== Data excerpts ==
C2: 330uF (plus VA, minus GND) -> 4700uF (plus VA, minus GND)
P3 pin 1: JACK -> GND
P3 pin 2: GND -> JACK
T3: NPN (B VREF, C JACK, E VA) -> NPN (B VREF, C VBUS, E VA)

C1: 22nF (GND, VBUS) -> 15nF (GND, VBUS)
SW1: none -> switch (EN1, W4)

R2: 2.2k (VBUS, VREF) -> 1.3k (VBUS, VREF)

== What you need to do ==
Copy out, from the listing above, every line that contains the word "VREF".

== Response ==
T3: NPN (B VREF, C JACK, E VA) -> NPN (B VREF, C VBUS, E VA)
R2: 2.2k (VBUS, VREF) -> 1.3k (VBUS, VREF)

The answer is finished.